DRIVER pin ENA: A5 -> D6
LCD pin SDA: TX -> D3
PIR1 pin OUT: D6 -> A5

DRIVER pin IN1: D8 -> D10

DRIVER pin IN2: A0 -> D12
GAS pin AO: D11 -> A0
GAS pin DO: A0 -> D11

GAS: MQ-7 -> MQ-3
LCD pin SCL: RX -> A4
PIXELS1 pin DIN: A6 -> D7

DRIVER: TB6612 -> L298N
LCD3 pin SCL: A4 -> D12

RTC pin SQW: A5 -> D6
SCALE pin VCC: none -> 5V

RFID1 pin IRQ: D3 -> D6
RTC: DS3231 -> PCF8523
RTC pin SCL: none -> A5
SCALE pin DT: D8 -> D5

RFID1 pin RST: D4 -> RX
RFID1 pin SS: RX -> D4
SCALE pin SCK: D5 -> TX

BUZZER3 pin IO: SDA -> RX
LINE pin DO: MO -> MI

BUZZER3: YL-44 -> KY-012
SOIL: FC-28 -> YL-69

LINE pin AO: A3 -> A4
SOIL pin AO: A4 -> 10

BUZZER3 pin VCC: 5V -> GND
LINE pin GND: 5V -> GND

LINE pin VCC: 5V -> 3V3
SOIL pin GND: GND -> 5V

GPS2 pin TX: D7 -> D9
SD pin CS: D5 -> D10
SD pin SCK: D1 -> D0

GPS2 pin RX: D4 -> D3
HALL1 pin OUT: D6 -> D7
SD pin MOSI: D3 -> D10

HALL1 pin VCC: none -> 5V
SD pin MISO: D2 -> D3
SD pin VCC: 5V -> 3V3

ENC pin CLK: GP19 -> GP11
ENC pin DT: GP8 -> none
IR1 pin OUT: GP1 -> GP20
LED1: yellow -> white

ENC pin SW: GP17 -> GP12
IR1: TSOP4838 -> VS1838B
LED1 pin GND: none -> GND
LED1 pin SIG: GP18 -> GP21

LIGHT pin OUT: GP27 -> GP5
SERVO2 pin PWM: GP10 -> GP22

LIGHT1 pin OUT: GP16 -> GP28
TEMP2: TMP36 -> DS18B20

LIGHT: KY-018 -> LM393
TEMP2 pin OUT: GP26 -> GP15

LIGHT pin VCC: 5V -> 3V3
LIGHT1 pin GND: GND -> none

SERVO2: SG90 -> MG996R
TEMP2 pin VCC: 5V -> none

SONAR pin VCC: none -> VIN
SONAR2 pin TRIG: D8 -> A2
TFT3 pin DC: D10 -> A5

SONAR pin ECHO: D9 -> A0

_TASK STATEMENT:_
Write down only the closing run of lines: the one containing "SONAR2 pin TRIG: D8 -> A2" and every line after it to the end of the entries, exactly.

_SOLUTION FOR THIS EXERCISE:_
SONAR2 pin TRIG: D8 -> A2
TFT3 pin DC: D10 -> A5

SONAR pin ECHO: D9 -> A0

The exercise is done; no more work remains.